[Listed entries — start]

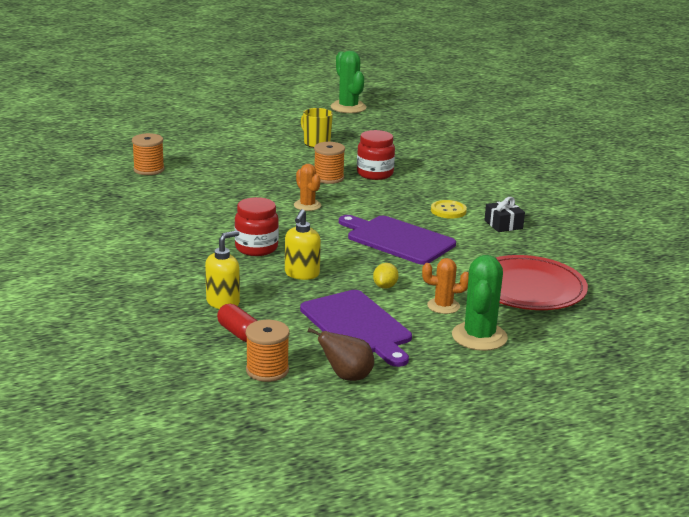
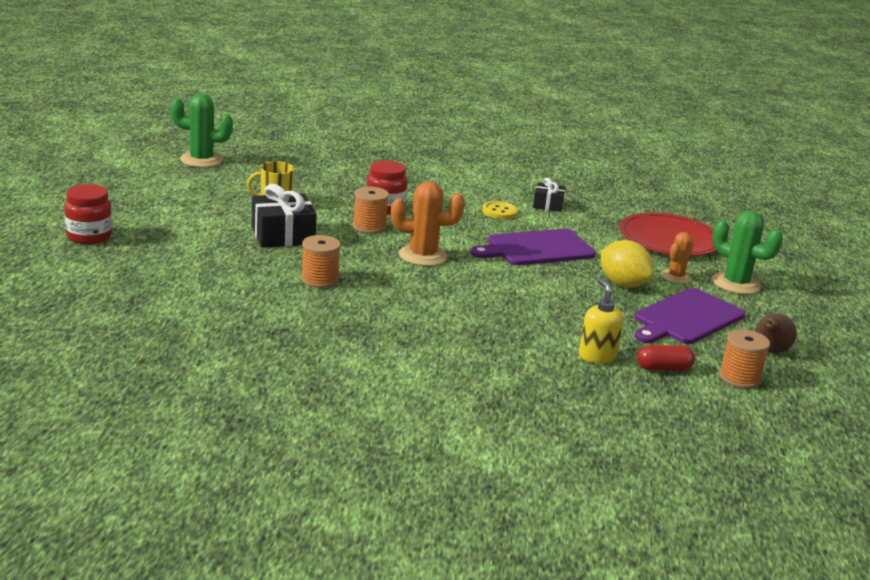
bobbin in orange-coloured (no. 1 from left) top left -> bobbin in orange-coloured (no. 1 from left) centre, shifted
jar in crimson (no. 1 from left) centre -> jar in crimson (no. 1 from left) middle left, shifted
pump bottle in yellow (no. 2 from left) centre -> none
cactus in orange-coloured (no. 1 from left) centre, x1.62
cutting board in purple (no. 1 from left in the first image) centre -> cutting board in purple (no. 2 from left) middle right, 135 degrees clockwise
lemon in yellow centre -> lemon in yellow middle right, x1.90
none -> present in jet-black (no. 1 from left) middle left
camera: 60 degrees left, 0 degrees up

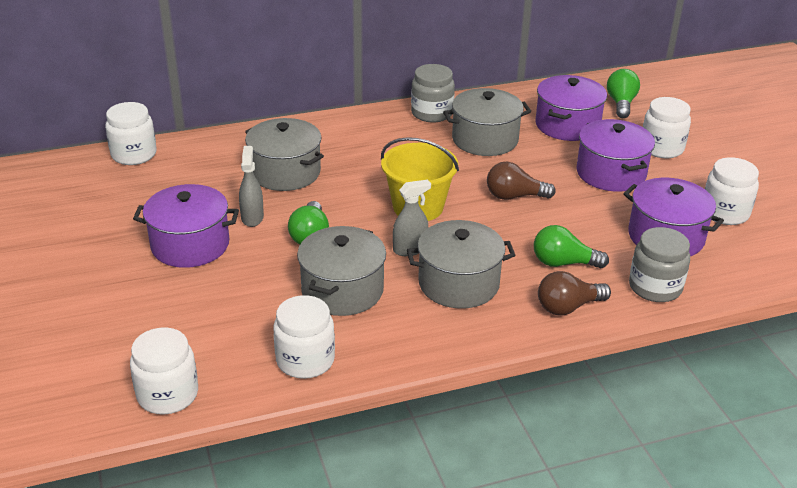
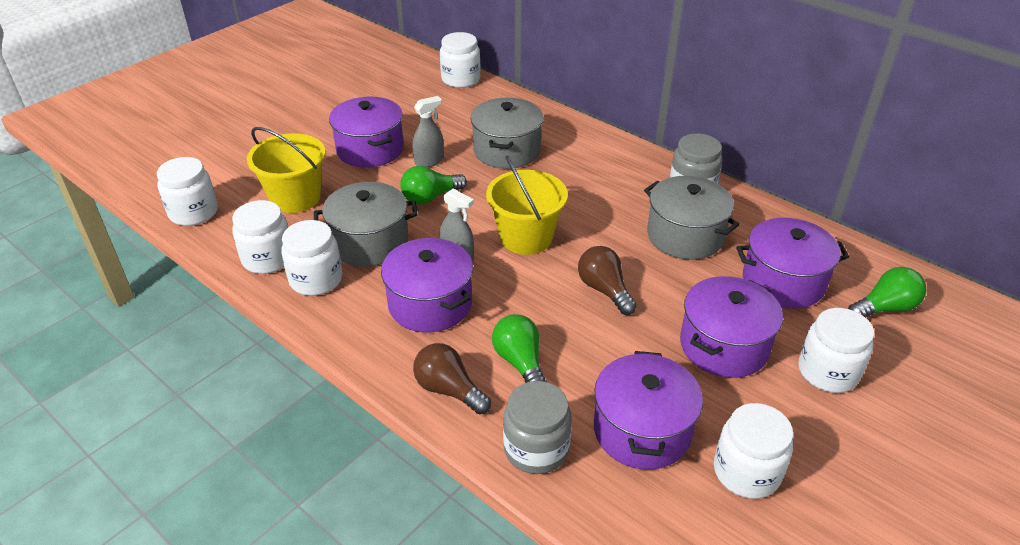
stockpot in ash-grey (no. 3 from left) centre -> stockpot in purple (no. 2 from left) centre
none -> sand bucket in yellow (no. 1 from left) top left
none -> jar in white (no. 3 from left) middle left
camera: 60 degrees right, 5 degrees up

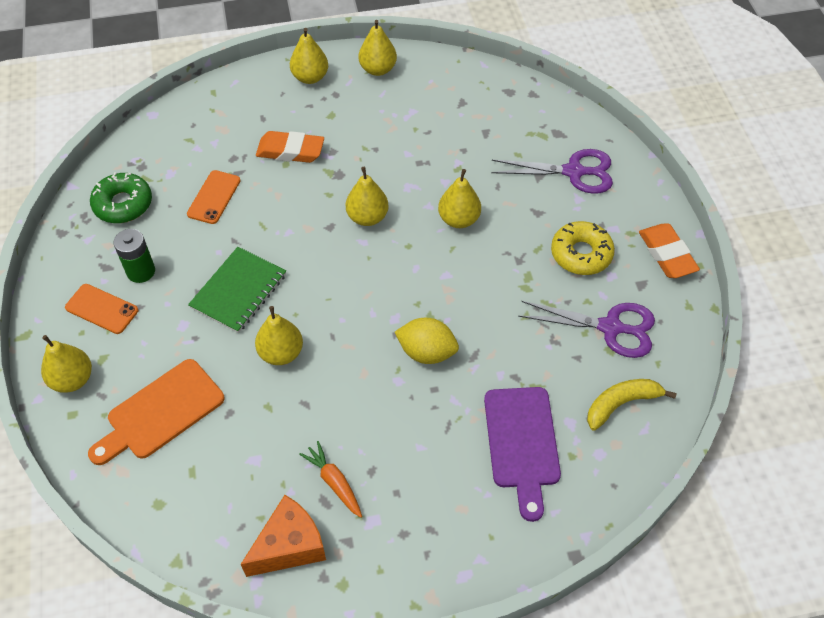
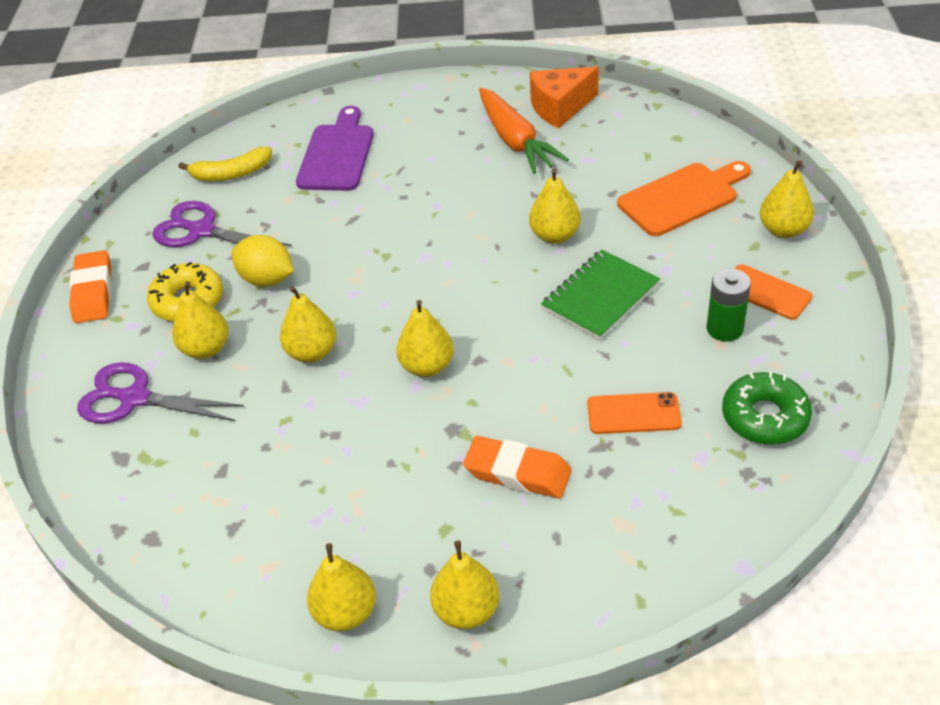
smartphone in orange-coloured (no. 2 from left in the first image) top left -> smartphone in orange-coloured (no. 1 from left) middle right, 60 degrees clockwise
carrot in orange-coloured bottom centre -> carrot in orange-coloured top centre, x1.79
lemon in yellow centre -> lemon in yellow middle left, shifted
none -> pear in yellow (no. 1 from left) middle left
camera: 165 degrees left, 10 degrees down

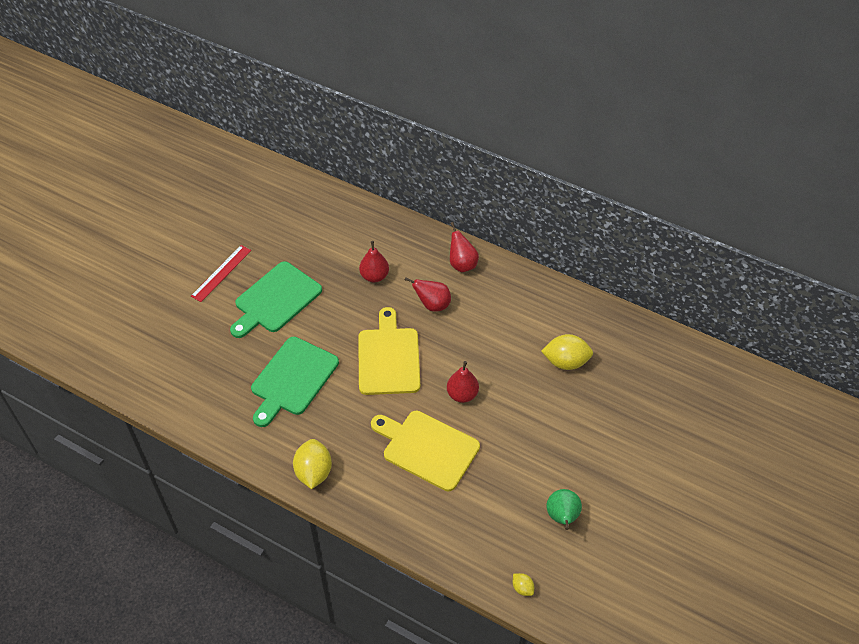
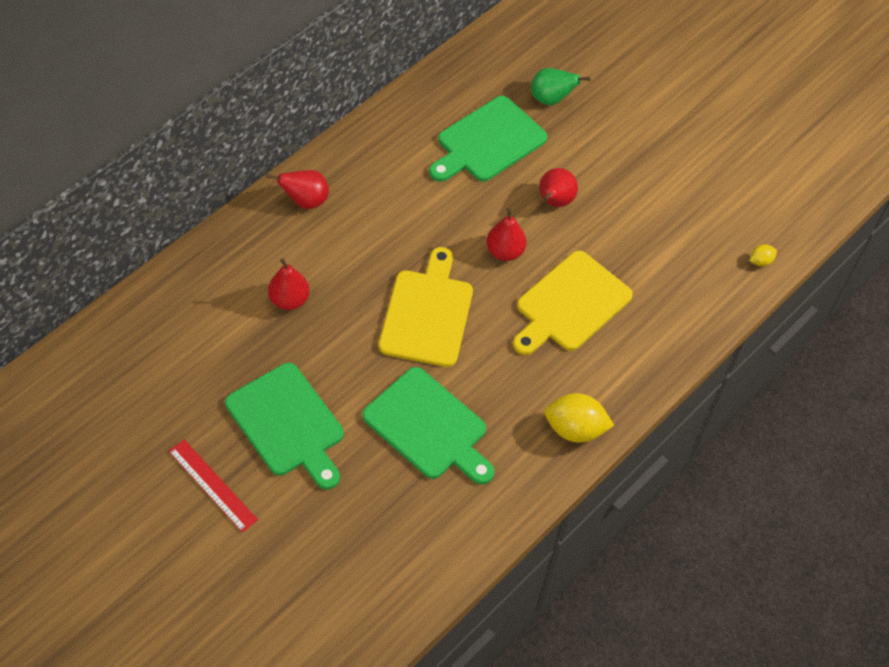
cutting board in yellow (no. 1 from left) centre, 90 degrees clockwise
pear in crimson (no. 2 from left in the first image) centre -> pear in crimson (no. 4 from left) top centre, shifted
lemon in yellow (no. 3 from left) centre -> cutting board in emerald (no. 3 from left) top centre
pear in emerald bottom centre -> pear in emerald top centre, shifted
camera: 80 degrees left, 5 degrees up

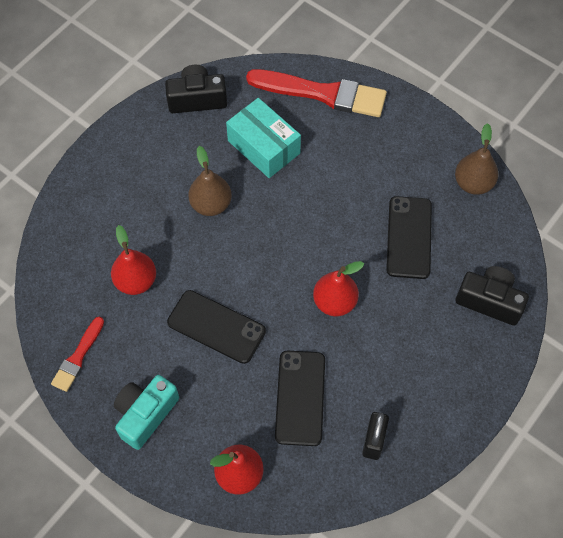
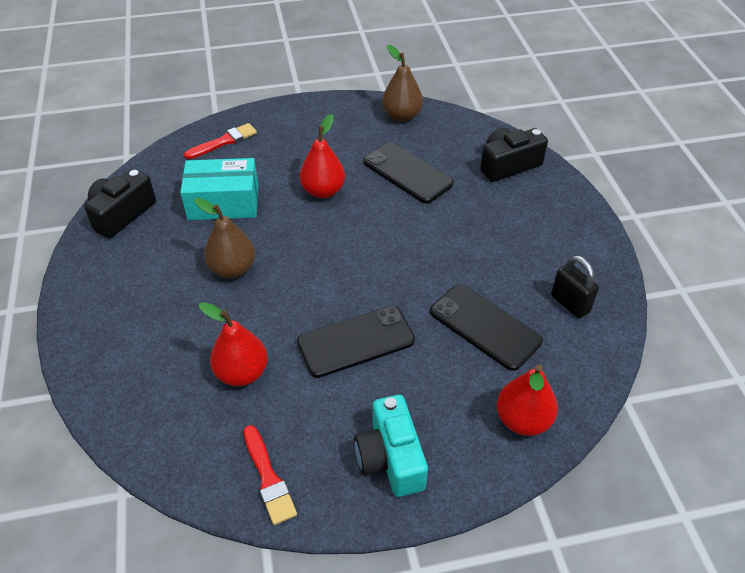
paintbrush in crimson (no. 2 from left in the first image) top centre -> paintbrush in crimson (no. 1 from left) top left, x0.52
pear in crimson (no. 3 from left in the first image) centre -> pear in crimson (no. 2 from left) top centre, shifted
camera: 50 degrees left, 15 degrees down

[Listed entries — finish]

[Task item]:
The expected output is each entry given again word for word, with pictures dropped.

[Task output]:
bobbin in orange-coloured (no. 1 from left) top left -> bobbin in orange-coloured (no. 1 from left) centre, shifted
jar in crimson (no. 1 from left) centre -> jar in crimson (no. 1 from left) middle left, shifted
pump bottle in yellow (no. 2 from left) centre -> none
cactus in orange-coloured (no. 1 from left) centre, x1.62
cutting board in purple (no. 1 from left in the first image) centre -> cutting board in purple (no. 2 from left) middle right, 135 degrees clockwise
lemon in yellow centre -> lemon in yellow middle right, x1.90
none -> present in jet-black (no. 1 from left) middle left
camera: 60 degrees left, 0 degrees up

stockpot in ash-grey (no. 3 from left) centre -> stockpot in purple (no. 2 from left) centre
none -> sand bucket in yellow (no. 1 from left) top left
none -> jar in white (no. 3 from left) middle left
camera: 60 degrees right, 5 degrees up

smartphone in orange-coloured (no. 2 from left in the first image) top left -> smartphone in orange-coloured (no. 1 from left) middle right, 60 degrees clockwise
carrot in orange-coloured bottom centre -> carrot in orange-coloured top centre, x1.79
lemon in yellow centre -> lemon in yellow middle left, shifted
none -> pear in yellow (no. 1 from left) middle left
camera: 165 degrees left, 10 degrees down

cutting board in yellow (no. 1 from left) centre, 90 degrees clockwise
pear in crimson (no. 2 from left in the first image) centre -> pear in crimson (no. 4 from left) top centre, shifted
lemon in yellow (no. 3 from left) centre -> cutting board in emerald (no. 3 from left) top centre
pear in emerald bottom centre -> pear in emerald top centre, shifted
camera: 80 degrees left, 5 degrees up

paintbrush in crimson (no. 2 from left in the first image) top centre -> paintbrush in crimson (no. 1 from left) top left, x0.52
pear in crimson (no. 3 from left in the first image) centre -> pear in crimson (no. 2 from left) top centre, shifted
camera: 50 degrees left, 15 degrees down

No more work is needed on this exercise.